_The data_.

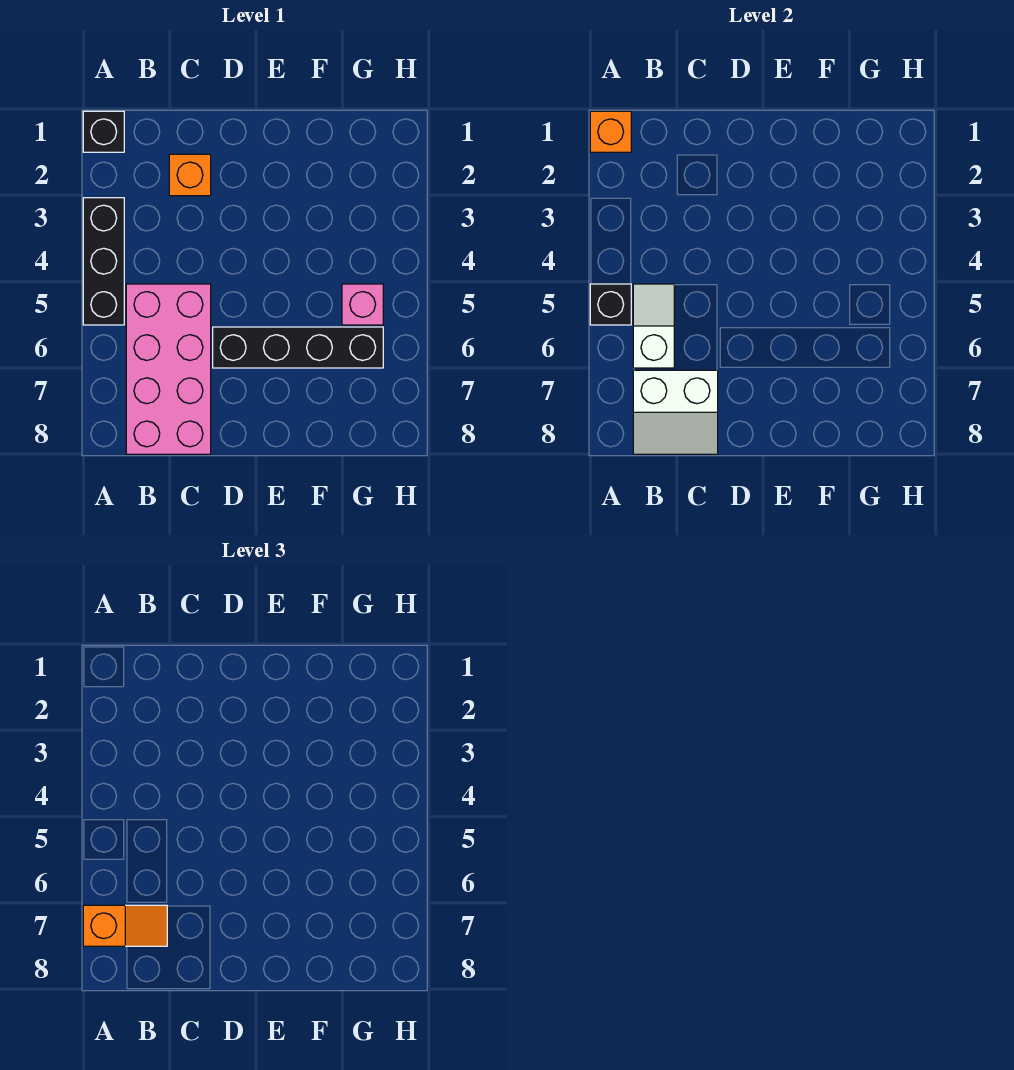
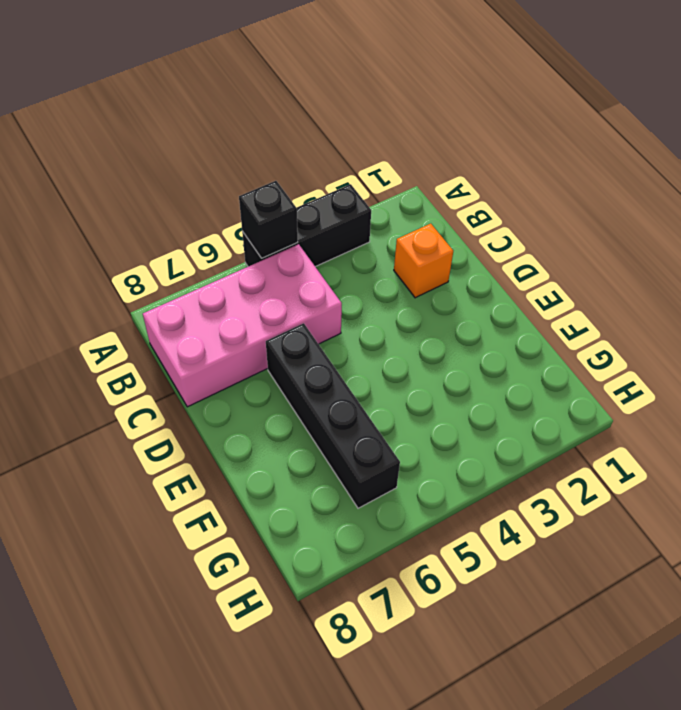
none -> black brick A1 level 1
none -> pink brick G5 level 1

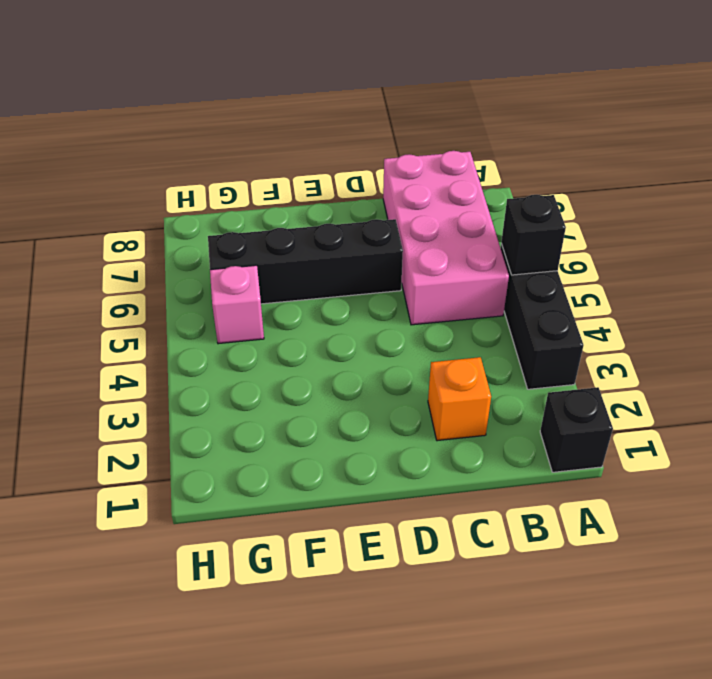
none -> orange brick A1 level 2
none -> white slope B5:B6 level 2 top 6

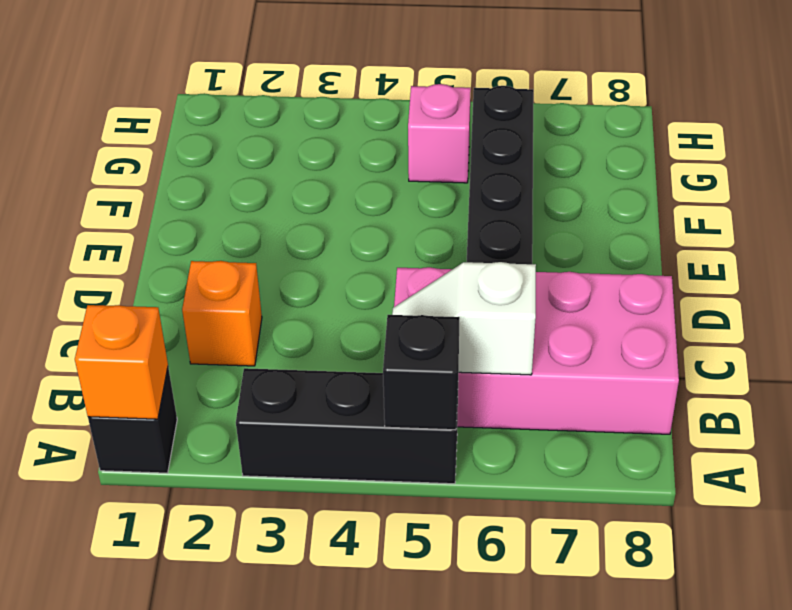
none -> white slope B7:C8 level 2 top 7
none -> orange slope A7:B7 level 3 top A

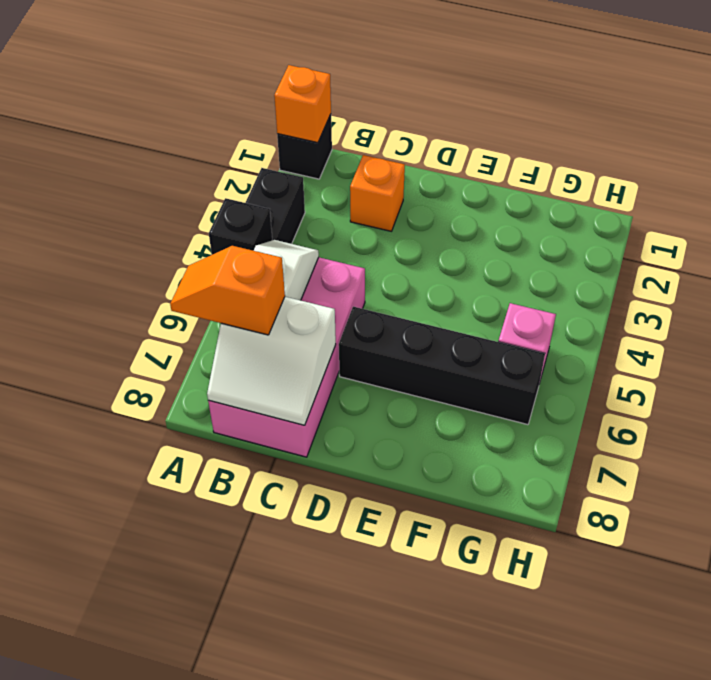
orange slope A7:B7 level 3 top B -> orange slope A7:B7 level 3 top A

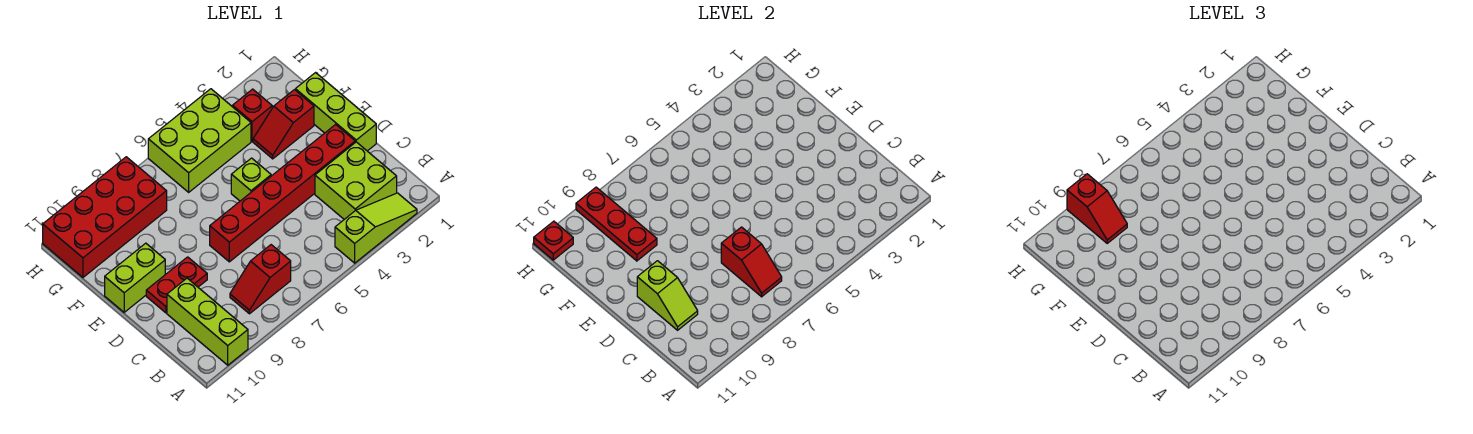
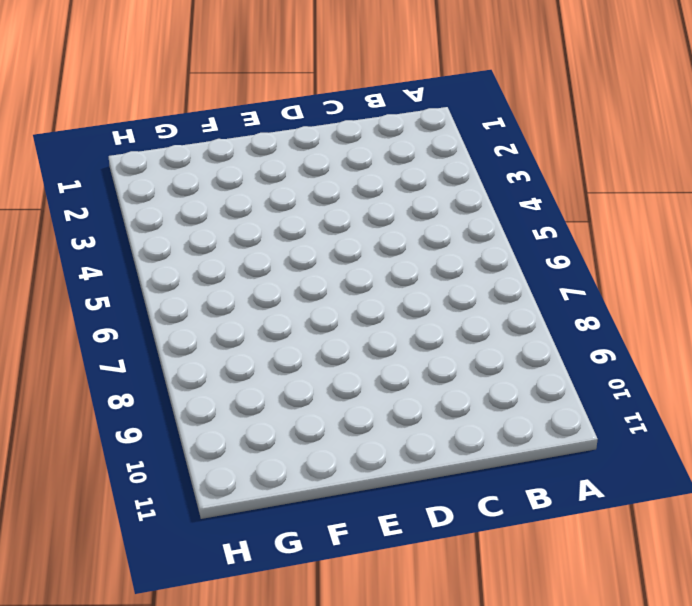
none -> lime slope A2:A4 level 1 top 4
none -> lime brick A10:C10 level 1
none -> lime brick B2:C3 level 1

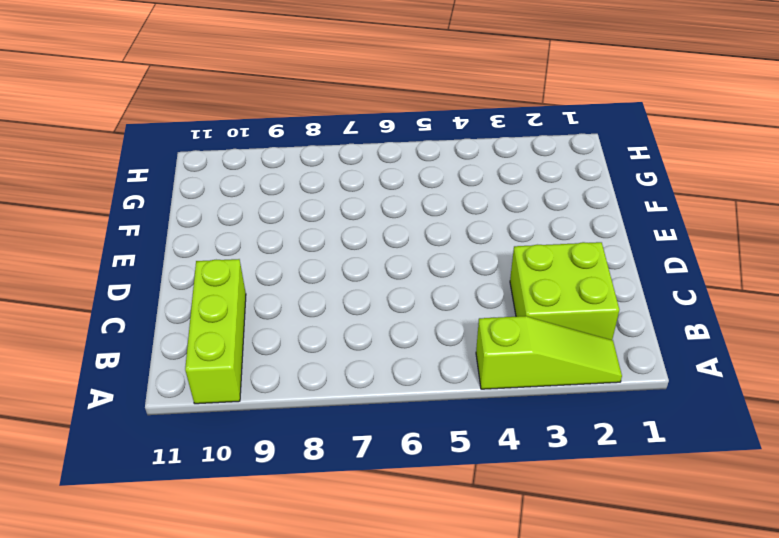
none -> red slope B7:B8 level 1 top 7
none -> lime brick D1:F1 level 1
none -> red brick D2:D7 level 1

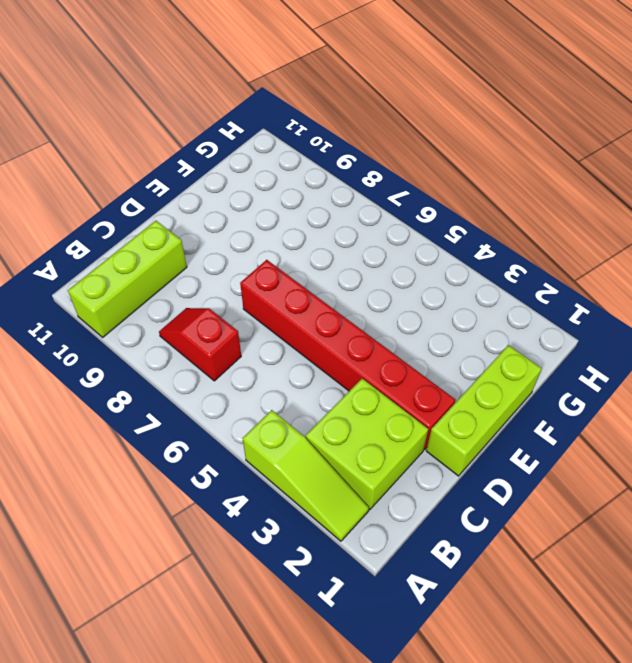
none -> red plate D9:D10 level 1
none -> lime brick E5 level 1
none -> lime brick E10:E11 level 1

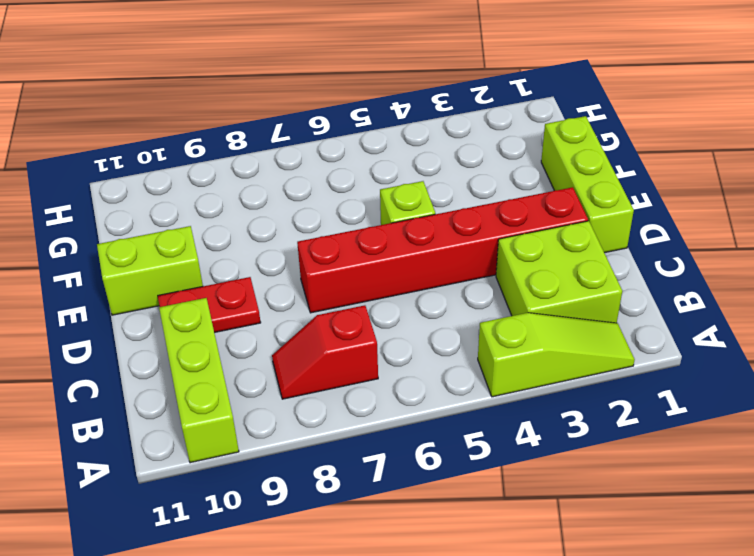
none -> red slope F2:F3 level 1 top 2
none -> red brick G3 level 1
none -> lime brick G4:H6 level 1

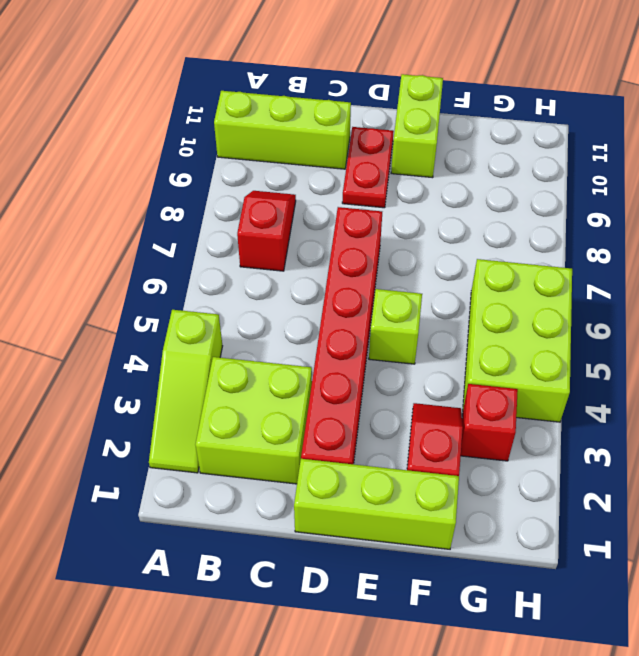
none -> red brick G8:H11 level 1
none -> red slope B7:C7 level 2 top C
none -> lime slope C10:D10 level 2 top D

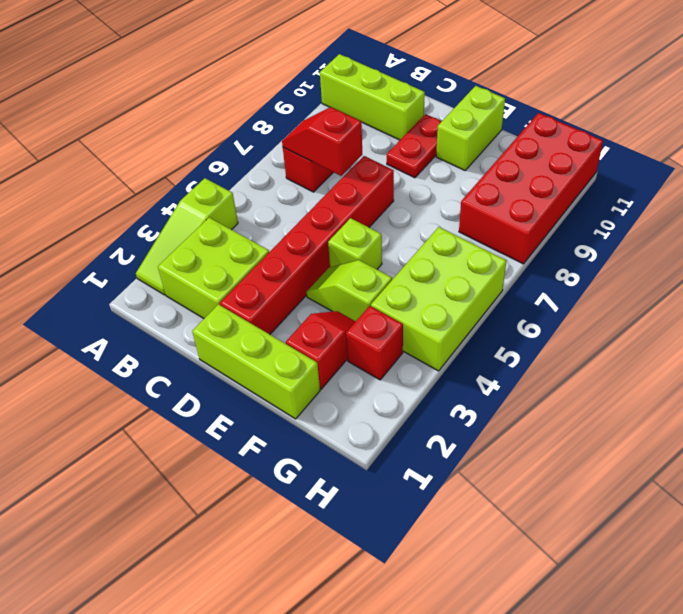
lime slope E4:F4 level 1 top F -> lime slope C10:D10 level 2 top D
none -> red plate F9:H9 level 2
none -> red plate H11 level 2
none -> red slope G9:H9 level 3 top H

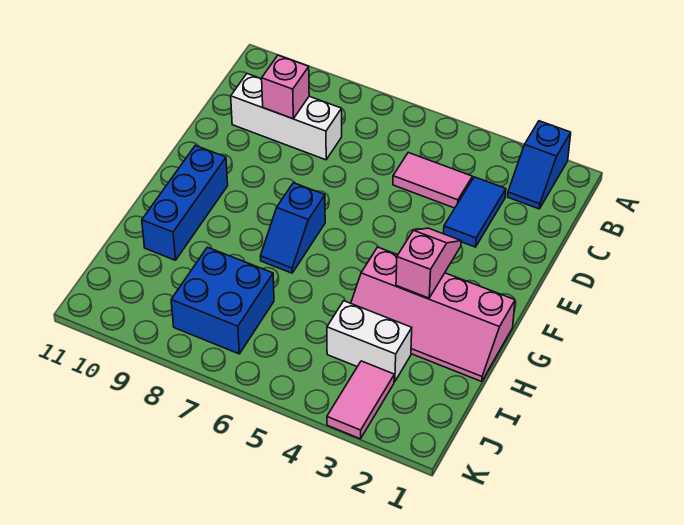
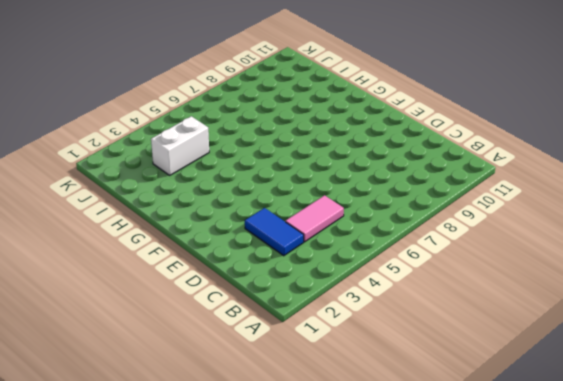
none -> blue slope A2:B2 level 1 top A
none -> white brick C8:C10 level 1
none -> blue slope F7:G7 level 1 top F

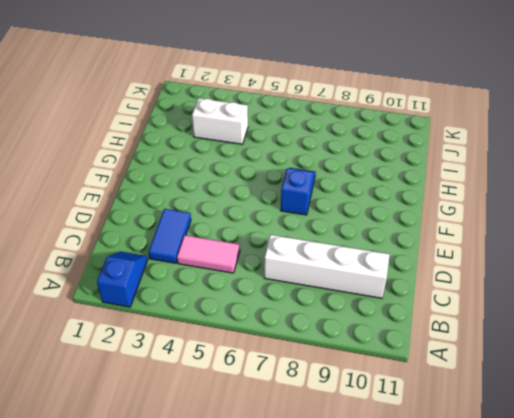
white brick C7:C10 level 1 -> white brick C8:C10 level 1
none -> blue brick F10:H10 level 1
none -> pink slope G1:H4 level 1 top G
none -> blue brick I7:J8 level 1

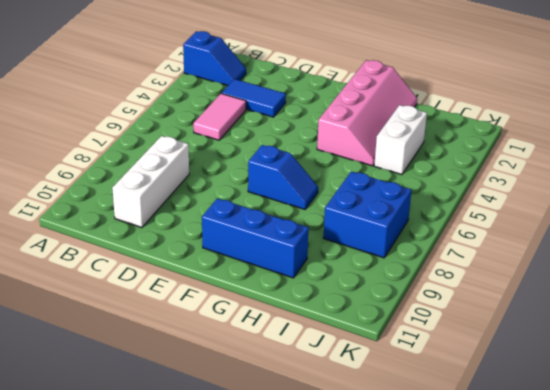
none -> pink tile J3:K3 level 1
none -> pink brick C9 level 2
none -> pink slope F3:G3 level 2 top G

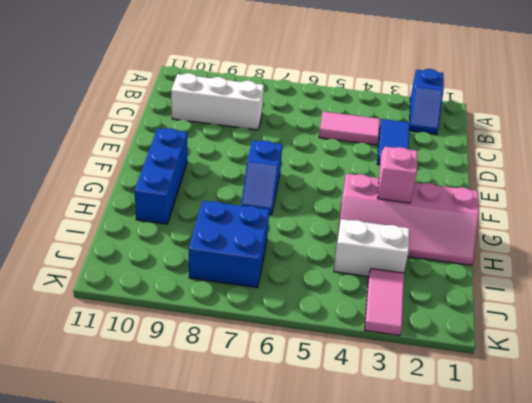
none -> pink brick C9 level 2

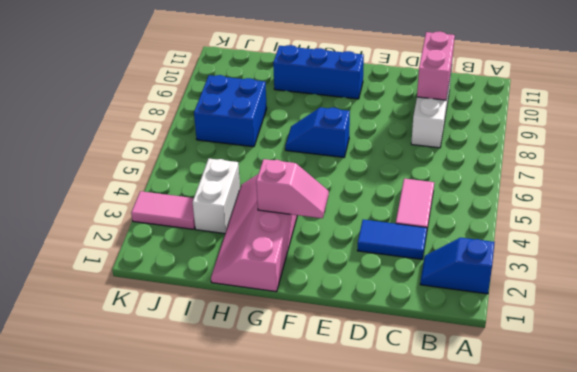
pink brick C9:C10 level 2 -> pink brick C9 level 2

_Activity_.
Return a copy of each line in the records above that has "blue" in it.

_Response below_.
none -> blue slope A2:B2 level 1 top A
none -> blue slope F7:G7 level 1 top F
none -> blue brick F10:H10 level 1
none -> blue brick I7:J8 level 1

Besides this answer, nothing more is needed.